▶ Exercise directions
Using the line with "- swapped: distributeur" as your starting point, transcribe it and each line beneath it word for word until the records run out, without pictures.
----------
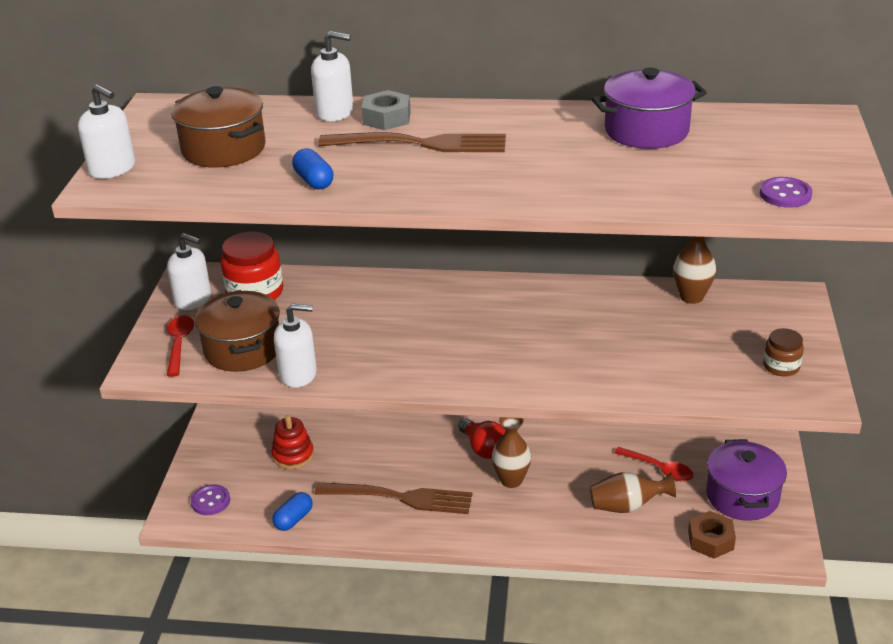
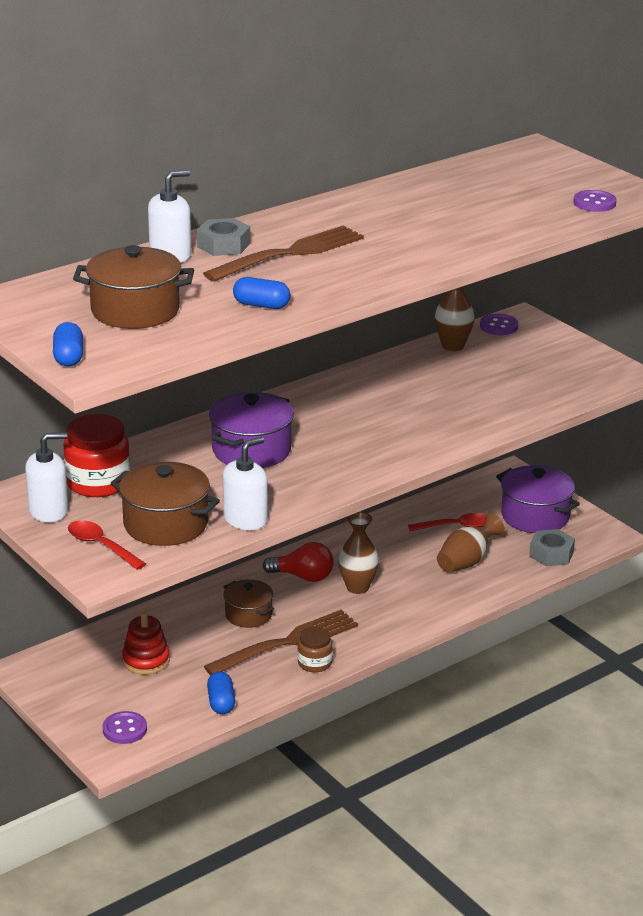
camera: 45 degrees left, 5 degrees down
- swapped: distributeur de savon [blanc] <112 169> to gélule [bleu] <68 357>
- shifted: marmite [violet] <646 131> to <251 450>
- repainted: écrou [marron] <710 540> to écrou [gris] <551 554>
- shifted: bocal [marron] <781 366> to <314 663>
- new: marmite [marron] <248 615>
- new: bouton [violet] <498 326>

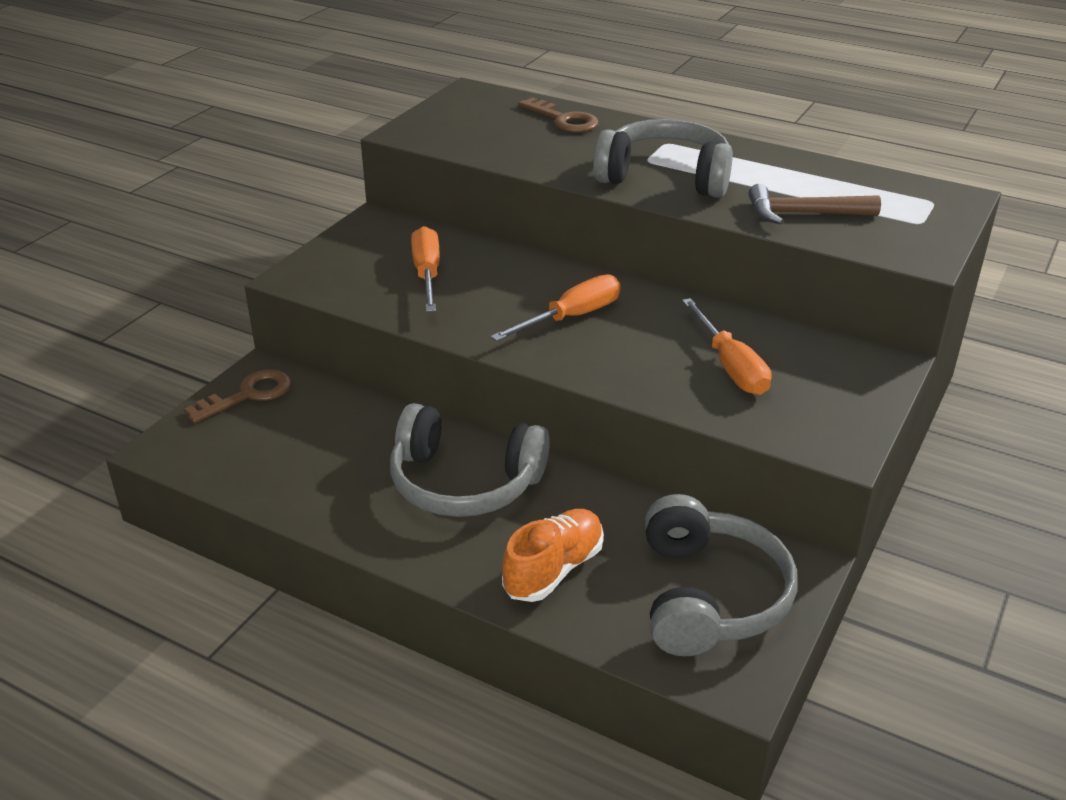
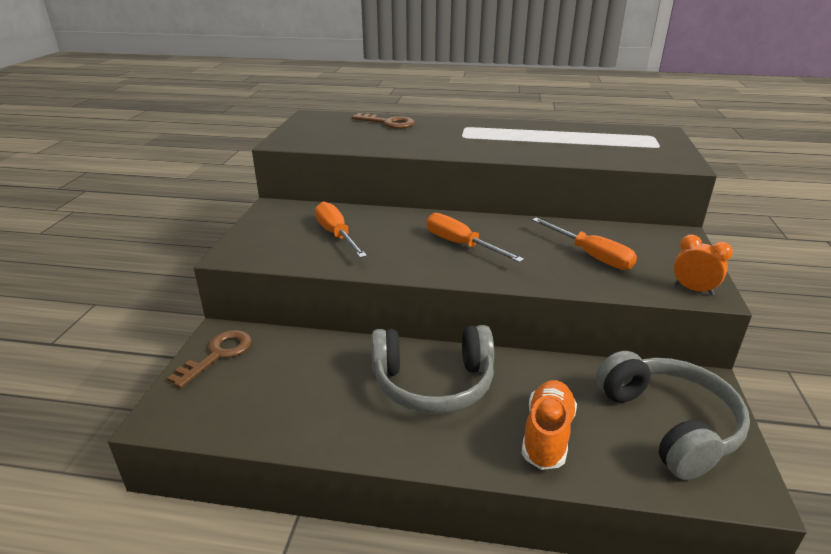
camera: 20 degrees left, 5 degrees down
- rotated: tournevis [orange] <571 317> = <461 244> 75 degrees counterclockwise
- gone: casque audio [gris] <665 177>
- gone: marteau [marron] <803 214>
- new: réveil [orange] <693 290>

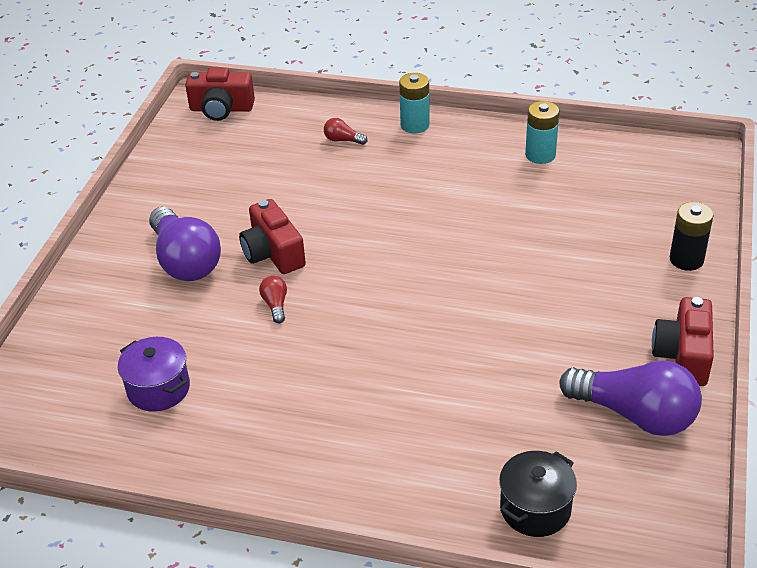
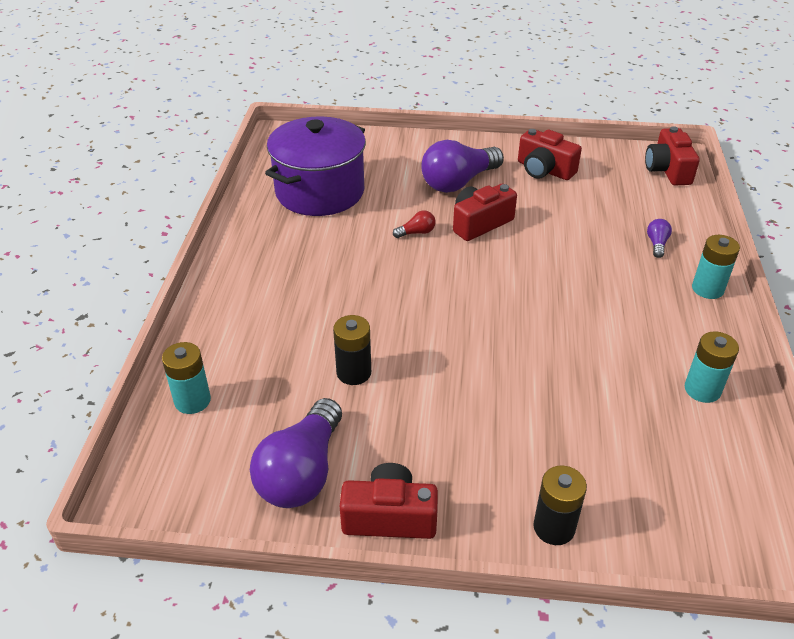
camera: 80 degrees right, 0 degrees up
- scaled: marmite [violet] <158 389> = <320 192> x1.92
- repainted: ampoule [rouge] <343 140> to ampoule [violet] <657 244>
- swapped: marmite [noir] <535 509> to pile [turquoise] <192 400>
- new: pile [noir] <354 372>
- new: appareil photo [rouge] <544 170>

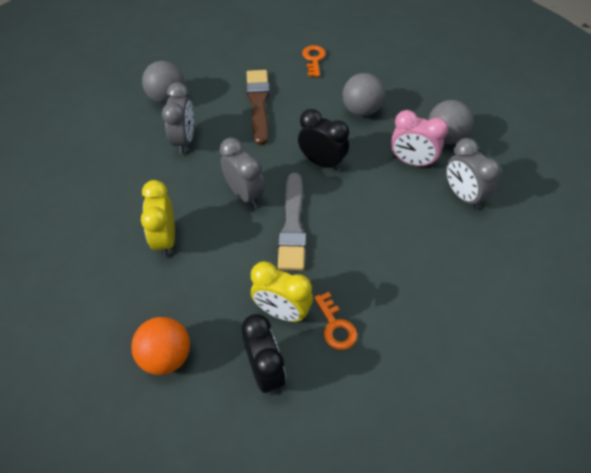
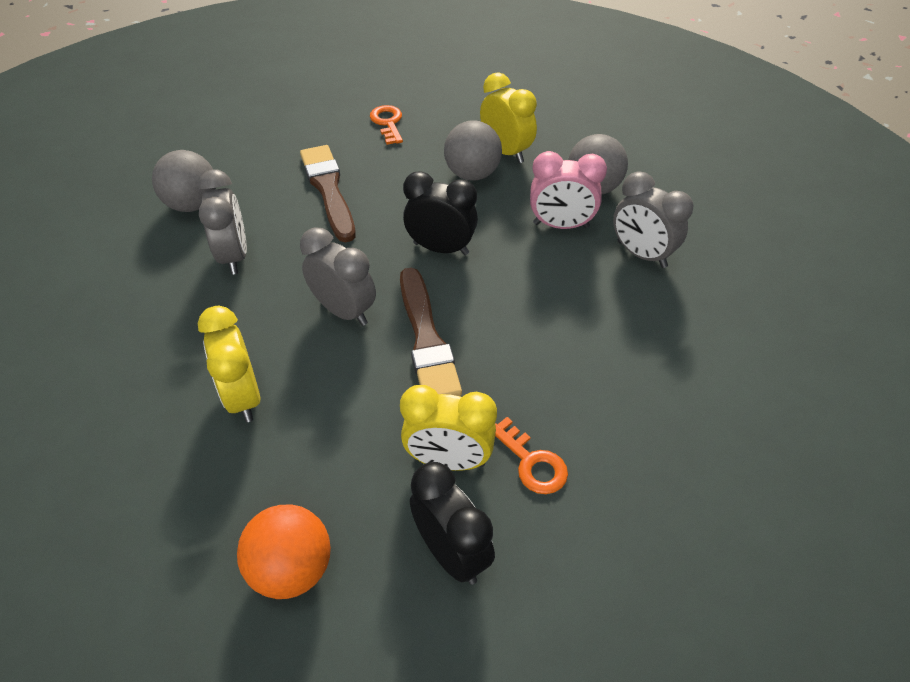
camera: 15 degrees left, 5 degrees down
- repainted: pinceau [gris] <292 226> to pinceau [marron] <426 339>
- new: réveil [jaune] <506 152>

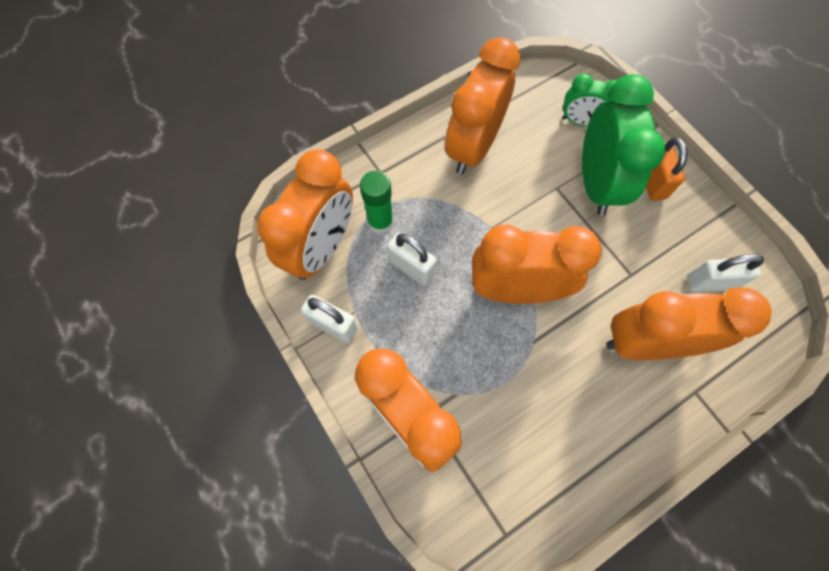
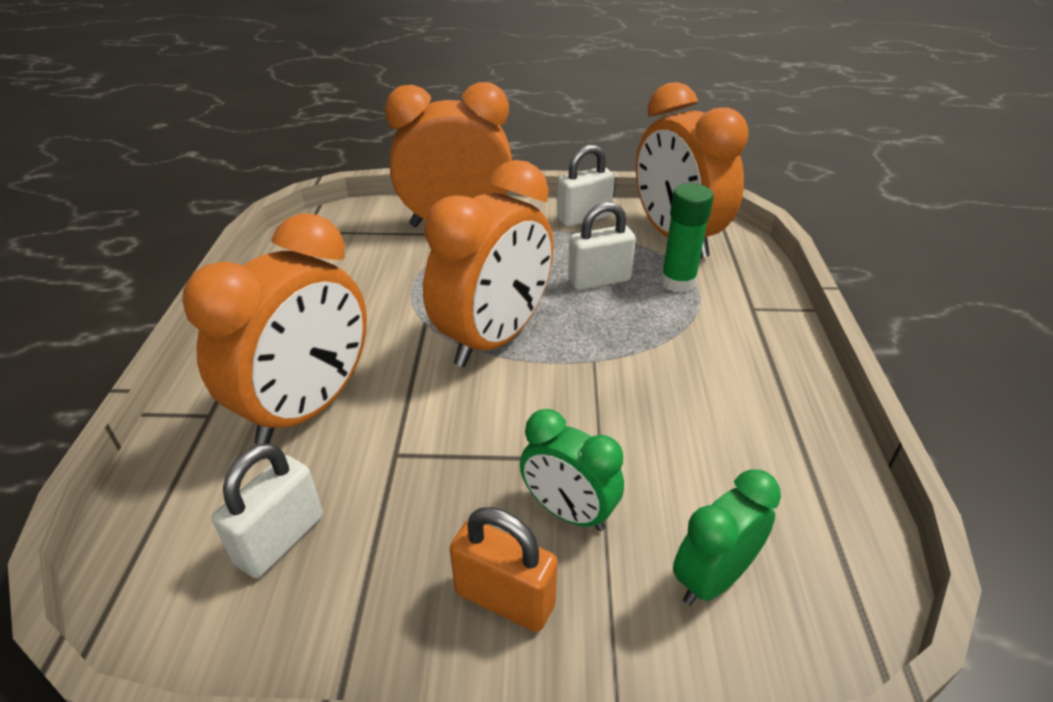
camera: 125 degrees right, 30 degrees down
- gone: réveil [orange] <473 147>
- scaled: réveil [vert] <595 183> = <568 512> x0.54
----------
▶ Result for this task
- swapped: distributeur de savon [blanc] <112 169> to gélule [bleu] <68 357>
- shifted: marmite [violet] <646 131> to <251 450>
- repainted: écrou [marron] <710 540> to écrou [gris] <551 554>
- shifted: bocal [marron] <781 366> to <314 663>
- new: marmite [marron] <248 615>
- new: bouton [violet] <498 326>

camera: 20 degrees left, 5 degrees down
- rotated: tournevis [orange] <571 317> = <461 244> 75 degrees counterclockwise
- gone: casque audio [gris] <665 177>
- gone: marteau [marron] <803 214>
- new: réveil [orange] <693 290>

camera: 80 degrees right, 0 degrees up
- scaled: marmite [violet] <158 389> = <320 192> x1.92
- repainted: ampoule [rouge] <343 140> to ampoule [violet] <657 244>
- swapped: marmite [noir] <535 509> to pile [turquoise] <192 400>
- new: pile [noir] <354 372>
- new: appareil photo [rouge] <544 170>

camera: 15 degrees left, 5 degrees down
- repainted: pinceau [gris] <292 226> to pinceau [marron] <426 339>
- new: réveil [jaune] <506 152>

camera: 125 degrees right, 30 degrees down
- gone: réveil [orange] <473 147>
- scaled: réveil [vert] <595 183> = <568 512> x0.54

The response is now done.